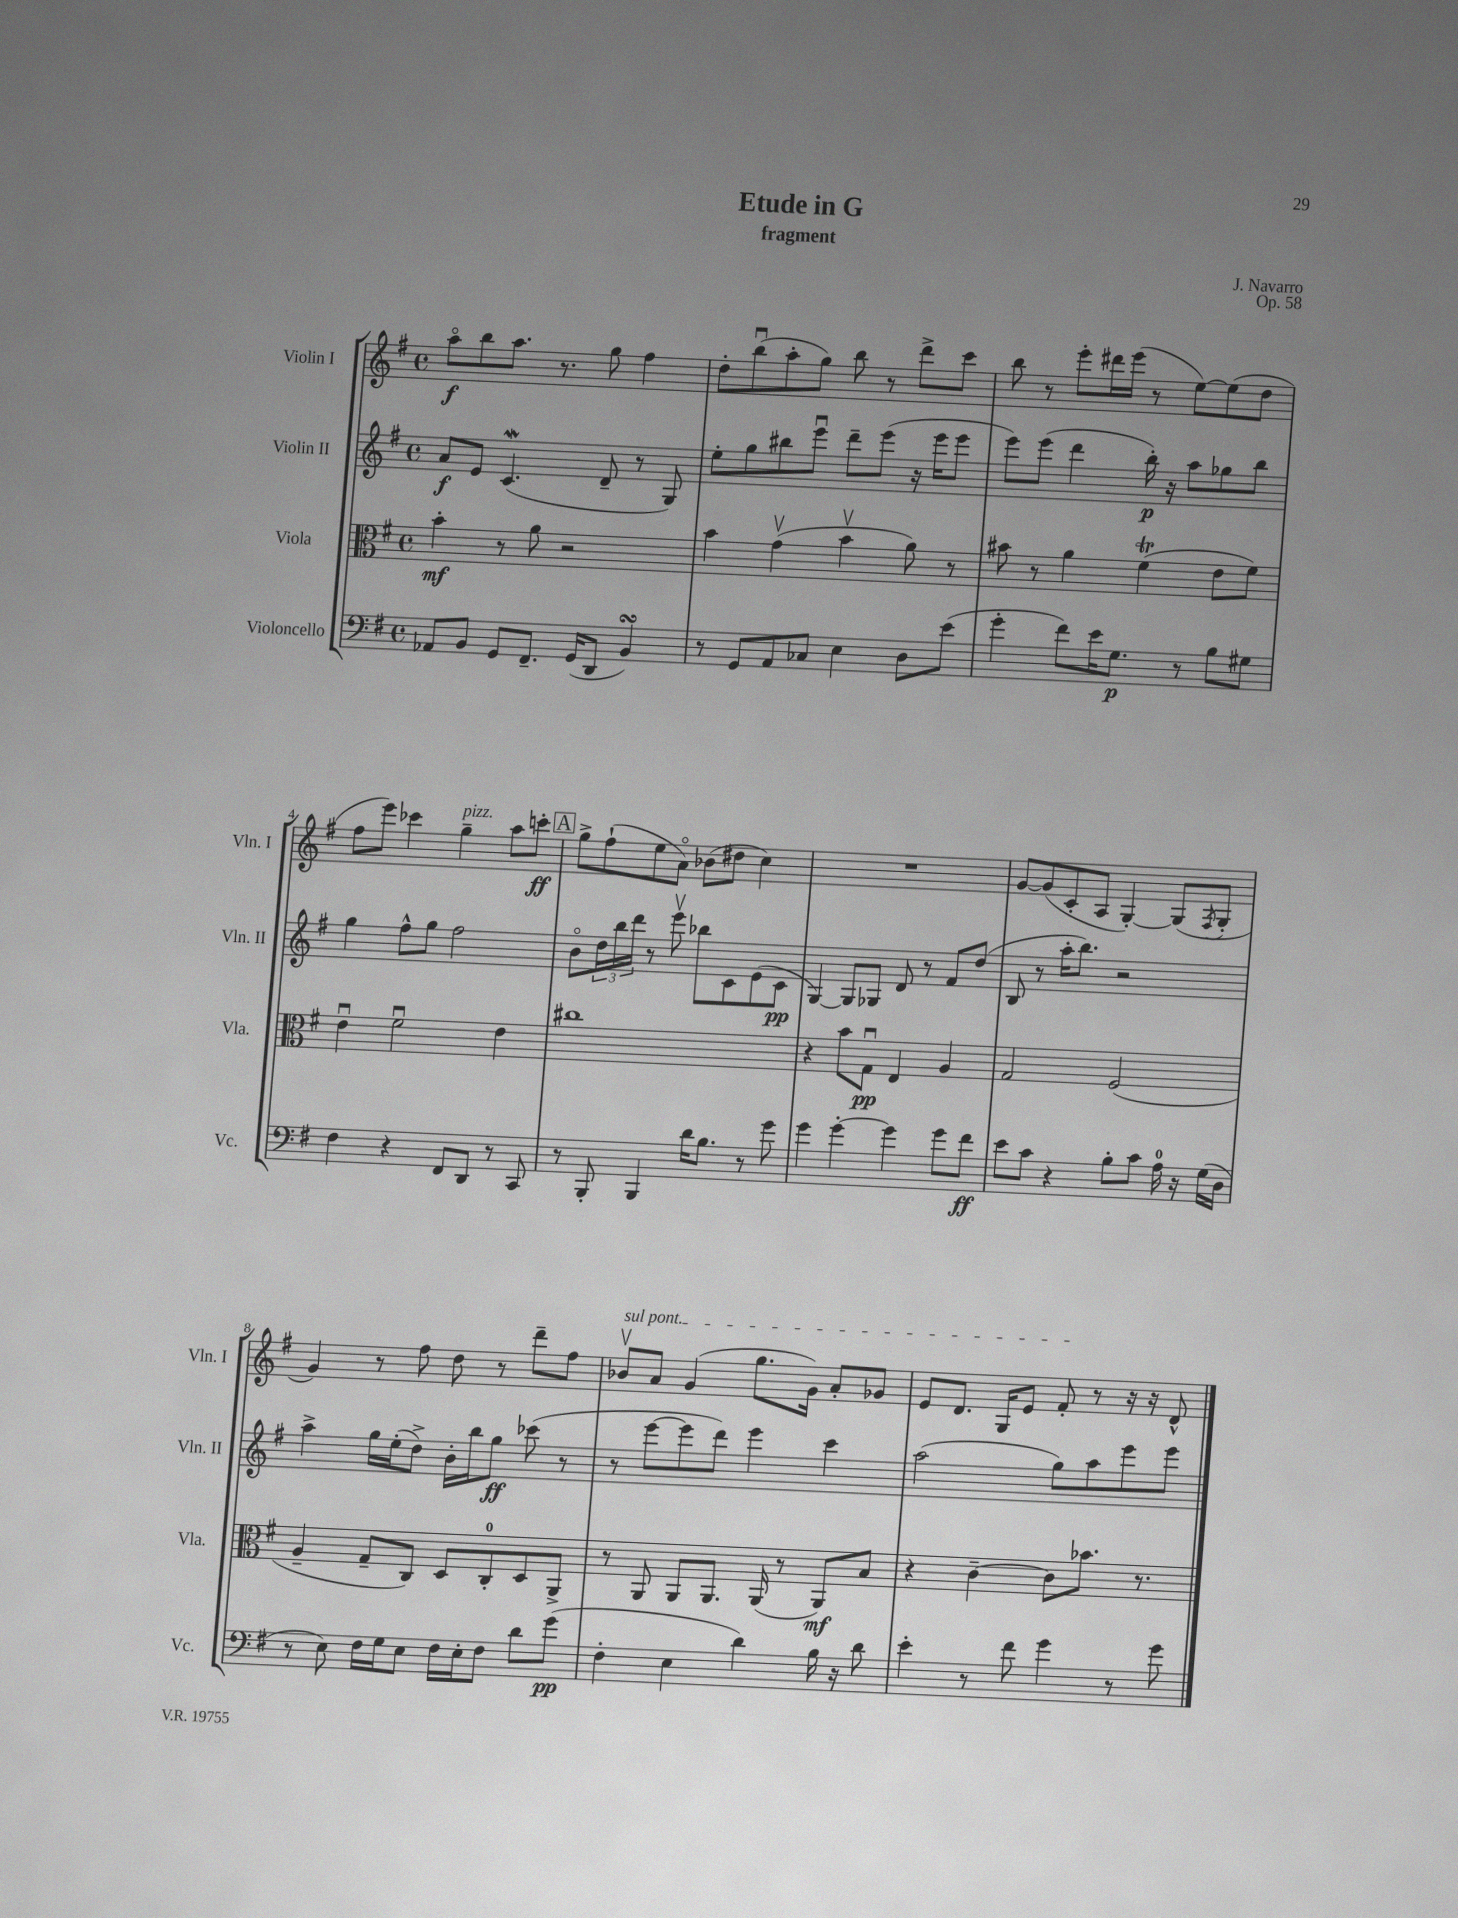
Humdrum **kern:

**kern	**kern	**kern	**kern
*staff4	*staff3	*staff2	*staff1
*clefF4	*clefC3	*clefG2	*clefG2
*k[f#]	*k[f#]	*k[f#]	*k[f#]
*M4/4	*M4/4	*M4/4	*M4/4
*met(c)	*met(c)	*met(c)	*met(c)
8AA-	4b'	8a	8aao
8BB	.	8e	8bb
8GG	8r	(4.c	8.aa
8.FF#~	8a	.	.
.	.	.	8.r
.	2r	.	.
(16GG	.	.	.
8DD	.	8d~	8gg
4BB)	.	8r	4ff#
.	.	8G)	.
=	=	=	=
8r	4b	8ee'	8dd'
8GG	.	8gg	(8bbu
8AA	(4gv	8bb#	8aa'
8C-	.	8eeeu	8gg)
4E	4bv	8ddd~	8bb
.	.	(8eee	8r
8D	8a)	16r	8ddd^
.	.	16eee	.
(8e	8r	8eee	8ccc
=	=	=	=
4g'	8b#	8eee)	8bb
.	8r	(8eee	8r
8f#)	4a	4ddd	8eee'
16e	.	.	16ddd#
8.G	.	.	(16eee
.	(4f#	16bb')	8r
.	.	16r	.
8r	.	8aa	[8ee)
8B	8e	8gg-	(8ee]
8G#	8f#)	8bb	8dd
=	=	=	=
4F#	4eu	4gg	8ff#
.	.	.	8eee)
4r	2f#u	8ff#^^	4ccc-
.	.	8gg	.
8FF#	.	2ff#	4gg~
8DD	.	.	.
8r	4e	.	8aa
8CC	.	.	8ccc'
=	=	=	=
8r	1cc#	8bo	8gg^
8BBB'	.	24dd	(8ff#`
.	.	24bb	.
.	.	24ddd	.
4BBB	.	8r	8ee
.	.	8eeev	8ao)
16d	.	8bb-	(8b-
8.B	.	.	.
.	.	8c	8dd#
8r	.	(8e	4cc)
8g	.	8c	.
=	=	=	=
4g	4r	[4G)	1r
[4g'	8b	8G]	.
.	8Gu	8G-	.
4g]	4E	8d	.
.	.	8r	.
8g	4A	8f#	.
8f#	.	(8dd	.
=	=	=	=
8e	2G	8B	[8g
8c	.	8r	(8g]
4r	.	16aa'	8c'
.	.	8.bb)	.
.	.	.	8A
8B'	(2F#	2r	[4G')
8c	.	.	.
16A	.	.	(8G]
16r	.	.	.
.	.	.	8qF#
(16G	.	.	8G'
16D	.	.	.
=	=	=	=
8r	4A~	4aa^	4g)
8E)	.	.	.
16F#	8G~	16gg	8r
16G	.	(16ee'	.
8E	8C)	8dd^)	8ff#
16F#	8D	16b'	8dd
16E'	.	16bb	.
8F#	8C'	8gg	8r
8d	8D	(8ccc-	8ddd~
(8g	8AA^	8r	8ff#
=	=	=	=
4F#'	8r	8r	8b-v
.	8AA	[8eee	8a
4E	8AA	8eee]	(4g
.	8.AA	8ddd)	.
4d)	.	4eee	8.gg
.	(16AA	.	.
.	8r	.	.
.	.	.	16g)
16B	8AA)	4ccc	8a'
16r	.	.	.
8d	8B	.	8g-
=	=	=	=
4e'	4r	(2aa	8e
.	.	.	8.d
8r	[4c~	.	.
.	.	.	16G
8f#	.	.	8e
4g	8c]	8gg)	8f#'
.	8.b-	8aa	8r
8r	.	8eee	16r
.	8.r	.	16r
8g	.	8eee	8d^^
==	==	==	==
*-	*-	*-	*-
════════════════════
Could you write out the rows above character for character, leaving the pictures out of your answer?

→ **Task result**
Humdrum **kern:

**kern	**kern	**kern	**kern
*staff4	*staff3	*staff2	*staff1
*clefF4	*clefC3	*clefG2	*clefG2
*k[f#]	*k[f#]	*k[f#]	*k[f#]
*M4/4	*M4/4	*M4/4	*M4/4
*met(c)	*met(c)	*met(c)	*met(c)
8AA-	4b'	8a	8aao
8BB	.	8e	8bb
8GG	8r	(4.c	8.aa
8.FF#~	8a	.	.
.	.	.	8.r
.	2r	.	.
(16GG	.	.	.
8DD	.	8d~	8gg
4BB)	.	8r	4ff#
.	.	8G)	.
=	=	=	=
8r	4b	8ee'	8dd'
8GG	.	8gg	(8bbu
8AA	(4gv	8bb#	8aa'
8C-	.	8eeeu	8gg)
4E	4bv	8ddd~	8bb
.	.	(8eee	8r
8D	8a)	16r	8ddd^
.	.	16eee	.
(8e	8r	8eee	8ccc
=	=	=	=
4g'	8b#	8eee)	8bb
.	8r	(8eee	8r
8f#)	4a	4ddd	8eee'
16e	.	.	16ddd#
8.G	.	.	(16eee
.	(4f#	16bb')	8r
.	.	16r	.
8r	.	8aa	[8ee)
8B	8e	8gg-	(8ee]
8G#	8f#)	8bb	8dd
=	=	=	=
4F#	4eu	4gg	8ff#
.	.	.	8eee)
4r	2f#u	8ff#^^	4ccc-
.	.	8gg	.
8FF#	.	2ff#	4gg~
8DD	.	.	.
8r	4e	.	8aa
8CC	.	.	8ccc'
=	=	=	=
8r	1cc#	8bo	8gg^
8BBB'	.	24dd	(8ff#`
.	.	24bb	.
.	.	24ddd	.
4BBB	.	8r	8ee
.	.	8eeev	8ao)
16d	.	8bb-	(8b-
8.B	.	.	.
.	.	8c	8dd#
8r	.	(8e	4cc)
8g	.	8c	.
=	=	=	=
4g	4r	[4G)	1r
[4g'	8b	8G]	.
.	8Gu	8G-	.
4g]	4E	8d	.
.	.	8r	.
8g	4A	8f#	.
8f#	.	(8dd	.
=	=	=	=
8e	2G	8B	[8g
8c	.	8r	(8g]
4r	.	16aa'	8c'
.	.	8.bb)	.
.	.	.	8A
8B'	(2F#	2r	[4G')
8c	.	.	.
16A	.	.	(8G]
16r	.	.	.
.	.	.	8qF#
(16G	.	.	8G'
16D	.	.	.
=	=	=	=
8r	4A~	4aa^	4g)
8E)	.	.	.
16F#	8G~	16gg	8r
16G	.	(16ee'	.
8E	8C)	8dd^)	8ff#
16F#	8D	16b'	8dd
16E'	.	16bb	.
8F#	8C'	8gg	8r
8d	8D	(8ccc-	8ddd~
(8g	8AA^	8r	8ff#
=	=	=	=
4F#'	8r	8r	8b-v
.	8AA	[8eee	8a
4E	8AA	8eee]	(4g
.	8.AA	8ddd)	.
4d)	.	4eee	8.gg
.	(16AA	.	.
.	8r	.	.
.	.	.	16g)
16B	8AA)	4ccc	8a'
16r	.	.	.
8d	8B	.	8g-
=	=	=	=
4e'	4r	(2aa	8e
.	.	.	8.d
8r	[4c~	.	.
.	.	.	16G
8f#	.	.	8e
4g	8c]	8gg)	8f#'
.	8.b-	8aa	8r
8r	.	8eee	16r
.	8.r	.	16r
8g	.	8eee	8d^^
==	==	==	==
*-	*-	*-	*-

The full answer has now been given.